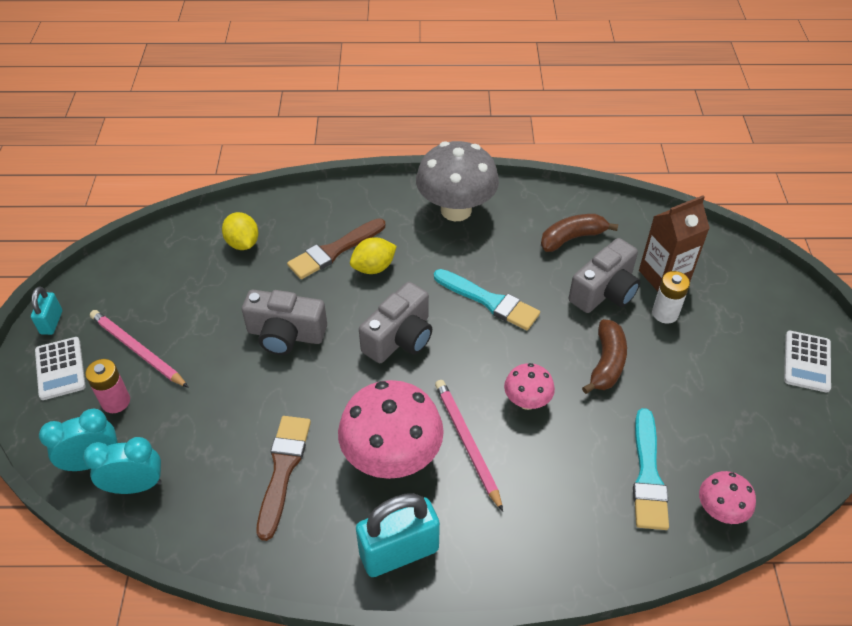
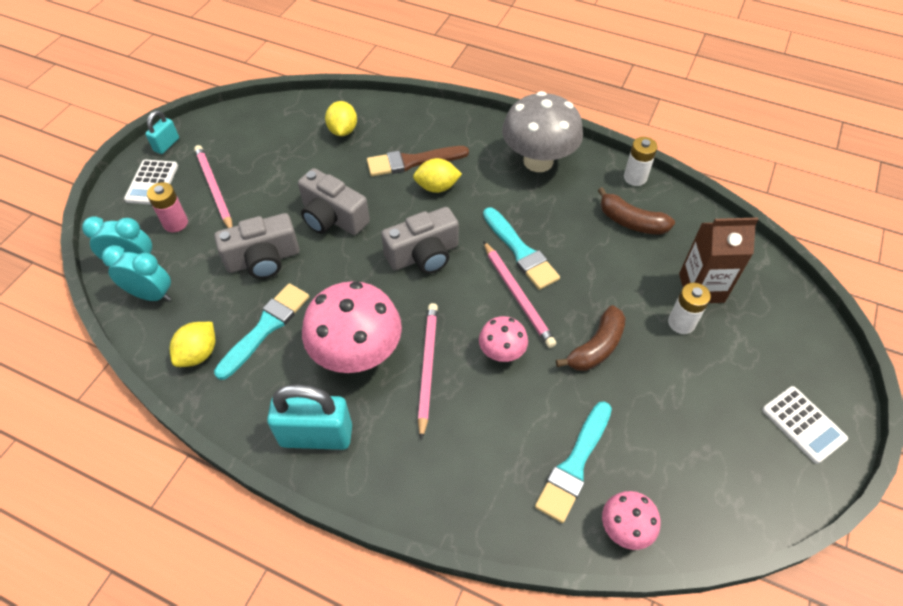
camera: 25 degrees right, 5 degrees up
(227, 524) = (199, 354): none -> yellow lemon
(283, 470) = (266, 328): brown brush -> turquoise brush
(511, 343) = (518, 296): none -> pink pencil
(552, 196) = (635, 177): none -> white battery
(572, 238) = (631, 222): brown banana -> brown banana turned 150 degrees counterclockwise
(604, 291) = (634, 281): grey camera -> grey camera (263, 259)
(807, 362) = (803, 424): white calculator -> white calculator turned 75 degrees counterclockwise

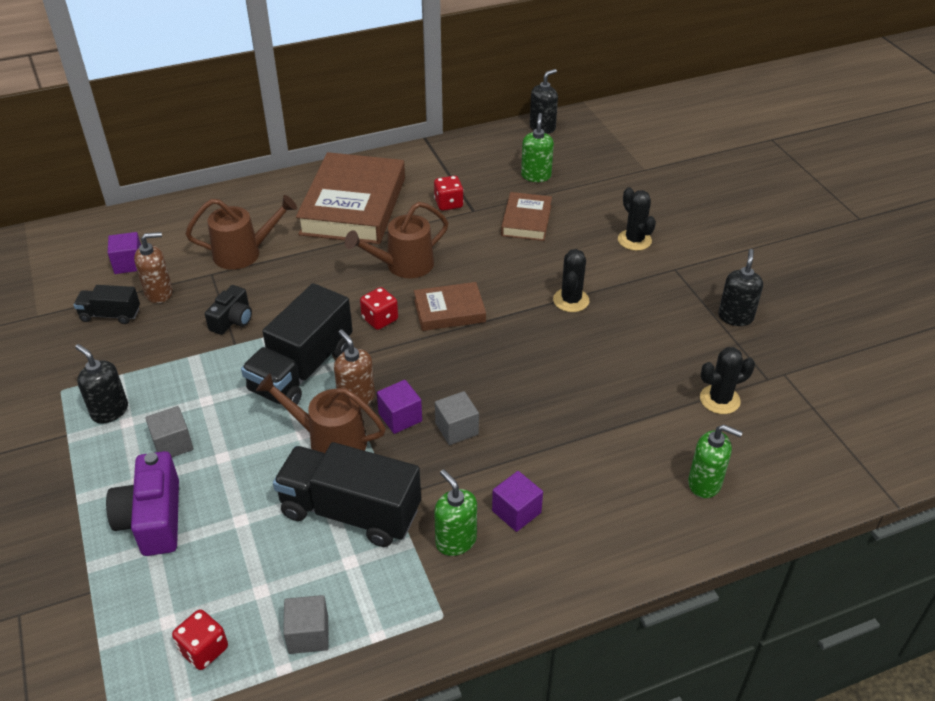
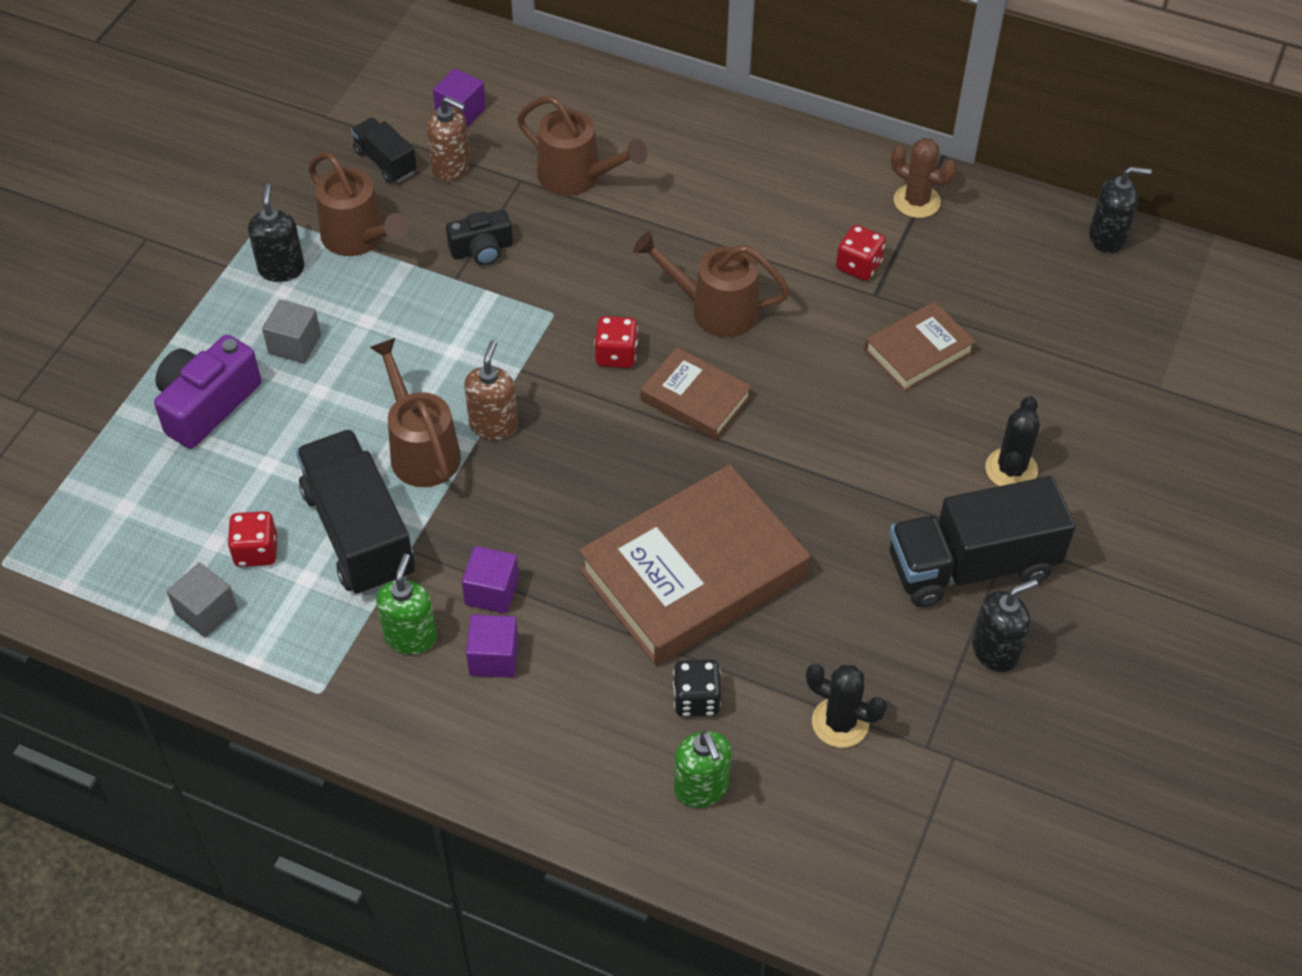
camera: 45 degrees right, 10 degrees up
(144, 362) = (359, 238): none -> brown watering can
(204, 649) = (123, 554): red dice -> red dice (256, 551)
(302, 370) = (481, 354): black truck -> black truck (972, 566)
(353, 206) = (752, 195): brown book -> brown book (693, 573)
(400, 417) = (508, 477): purple cube -> purple cube (492, 591)
(438, 162) = (916, 201): none -> brown cactus
(456, 429) = (543, 531): grey cube -> none
(536, 176) = (1008, 300): green soap dispenser -> none
(571, 300) = (837, 486): black cactus -> none
(644, 445) = (696, 699): none -> black dice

_EXERCISE AIM_
The expected answer is a copy of each line in the records that holds the word "counterclockwise".

_SOLUTION_
(572, 238) = (631, 222): brown banana -> brown banana turned 150 degrees counterclockwise
(807, 362) = (803, 424): white calculator -> white calculator turned 75 degrees counterclockwise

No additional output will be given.